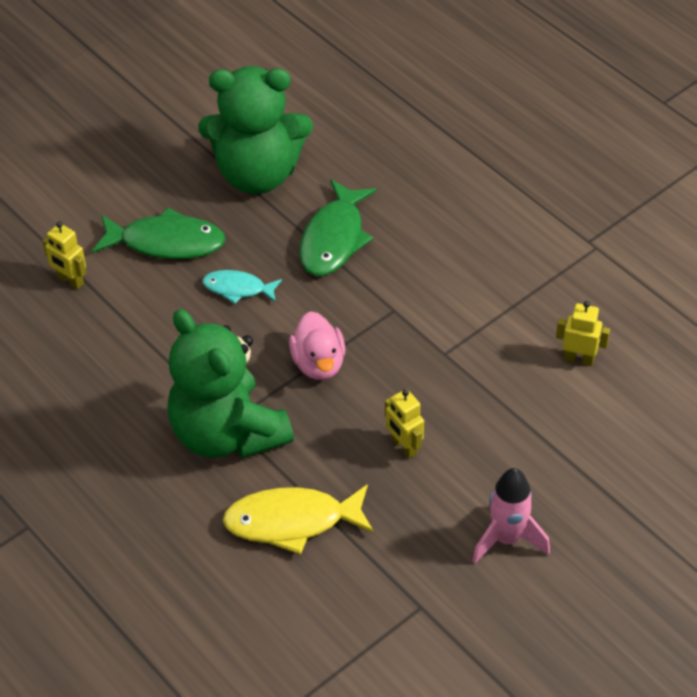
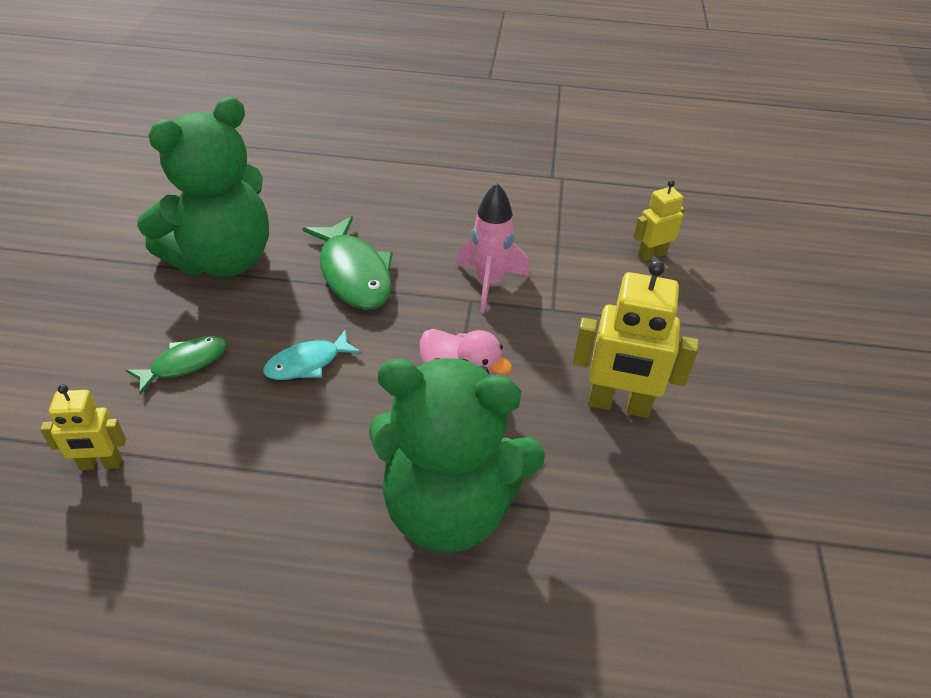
camera: 45 degrees left, 5 degrees down
(166, 242) = (184, 363): green fish -> green fish, size x0.59
(292, 522) = (614, 551): yellow fish -> none
(404, 446) = (618, 405): yellow robot -> yellow robot, size x1.72
(507, 539) = (793, 424): pink rocket -> pink rocket (489, 283)

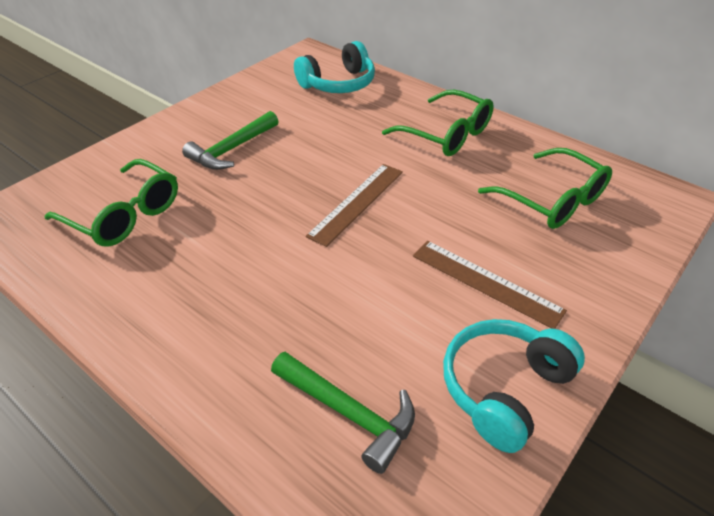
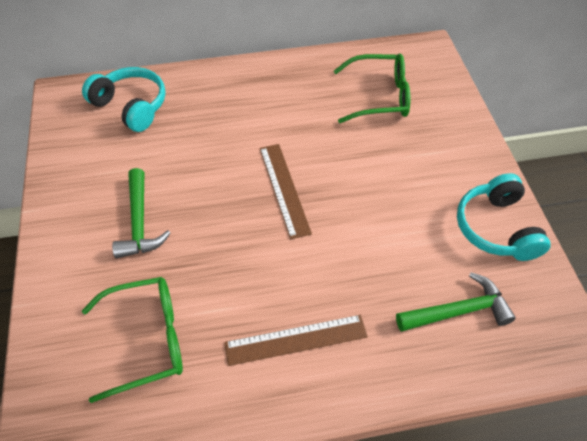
camera: 50 degrees left, 10 degrees up
(338, 84) = (131, 106): turquoise headphones -> turquoise headphones turned 60 degrees counterclockwise
(445, 134) = (263, 94): green glasses -> none
(486, 282) = (416, 178): brown ruler -> brown ruler (296, 340)

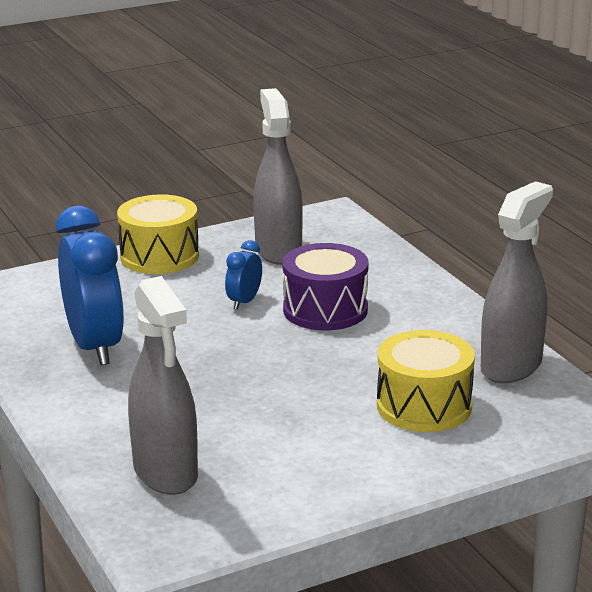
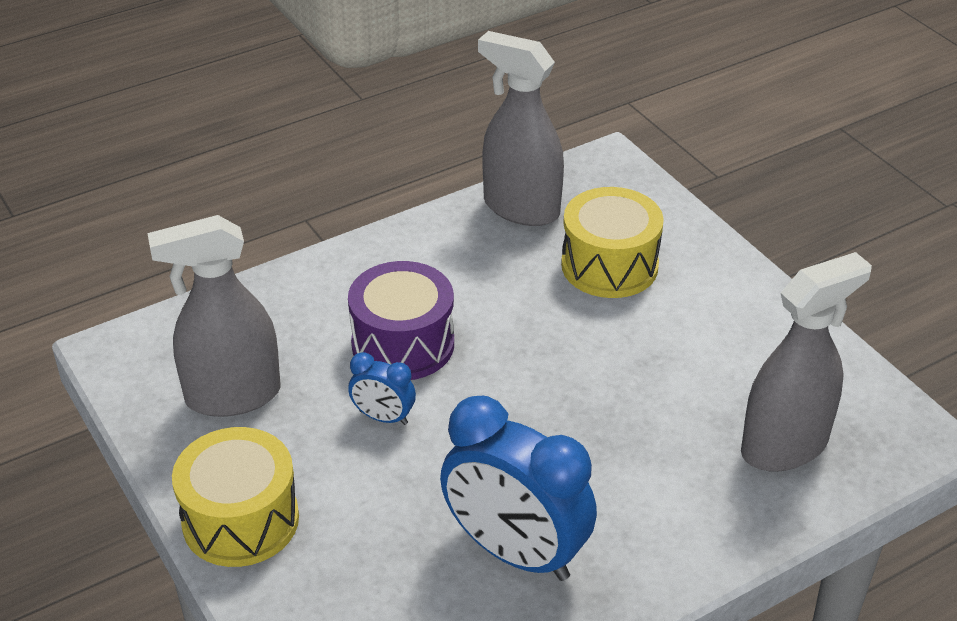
camera: 95 degrees left, 15 degrees up
(95, 346) = (515, 552): blue clock -> blue clock turned 120 degrees counterclockwise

What you will do:
Quote the records above exactly, from the first line through the line containing "(404, 446) = (618, 405): yellow", and leave out the pictures.

The completed task:
camera: 45 degrees left, 5 degrees down
(166, 242) = (184, 363): green fish -> green fish, size x0.59
(292, 522) = (614, 551): yellow fish -> none
(404, 446) = (618, 405): yellow robot -> yellow robot, size x1.72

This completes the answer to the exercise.